===== Dataset excerpts =====

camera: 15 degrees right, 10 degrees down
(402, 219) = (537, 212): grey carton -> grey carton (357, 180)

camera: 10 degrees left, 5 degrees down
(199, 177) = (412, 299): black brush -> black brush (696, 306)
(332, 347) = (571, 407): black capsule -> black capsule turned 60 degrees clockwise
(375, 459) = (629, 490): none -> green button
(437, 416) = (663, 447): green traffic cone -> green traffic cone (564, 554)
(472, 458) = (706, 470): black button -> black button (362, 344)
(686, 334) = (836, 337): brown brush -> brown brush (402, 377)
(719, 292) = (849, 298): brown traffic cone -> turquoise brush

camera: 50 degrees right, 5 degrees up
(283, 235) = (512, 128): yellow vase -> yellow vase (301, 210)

=====
===== Dataset excerpts =====

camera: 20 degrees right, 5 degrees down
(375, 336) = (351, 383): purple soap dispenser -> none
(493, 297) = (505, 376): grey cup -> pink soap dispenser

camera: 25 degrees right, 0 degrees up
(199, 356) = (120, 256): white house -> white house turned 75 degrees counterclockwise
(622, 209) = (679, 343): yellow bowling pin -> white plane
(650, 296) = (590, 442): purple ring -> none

=====
===== Dataset excerpts =====

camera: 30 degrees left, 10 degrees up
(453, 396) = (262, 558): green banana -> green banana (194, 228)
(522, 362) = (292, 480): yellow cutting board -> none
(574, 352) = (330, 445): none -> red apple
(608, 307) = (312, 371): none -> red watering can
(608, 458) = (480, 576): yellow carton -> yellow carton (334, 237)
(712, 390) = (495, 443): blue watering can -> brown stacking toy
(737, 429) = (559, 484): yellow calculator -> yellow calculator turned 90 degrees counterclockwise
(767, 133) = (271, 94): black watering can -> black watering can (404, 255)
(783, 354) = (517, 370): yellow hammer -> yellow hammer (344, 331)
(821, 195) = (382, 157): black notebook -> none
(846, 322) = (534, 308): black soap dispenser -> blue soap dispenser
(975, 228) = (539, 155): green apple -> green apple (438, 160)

=====

Task description: Reprint exactly the lines above that start at the one with "(608, 458) = (480, 576): yellow" and end at the one with "(975, 228) = (539, 155): green", keeping both and adding none.

Response to this task:
(608, 458) = (480, 576): yellow carton -> yellow carton (334, 237)
(712, 390) = (495, 443): blue watering can -> brown stacking toy
(737, 429) = (559, 484): yellow calculator -> yellow calculator turned 90 degrees counterclockwise
(767, 133) = (271, 94): black watering can -> black watering can (404, 255)
(783, 354) = (517, 370): yellow hammer -> yellow hammer (344, 331)
(821, 195) = (382, 157): black notebook -> none
(846, 322) = (534, 308): black soap dispenser -> blue soap dispenser
(975, 228) = (539, 155): green apple -> green apple (438, 160)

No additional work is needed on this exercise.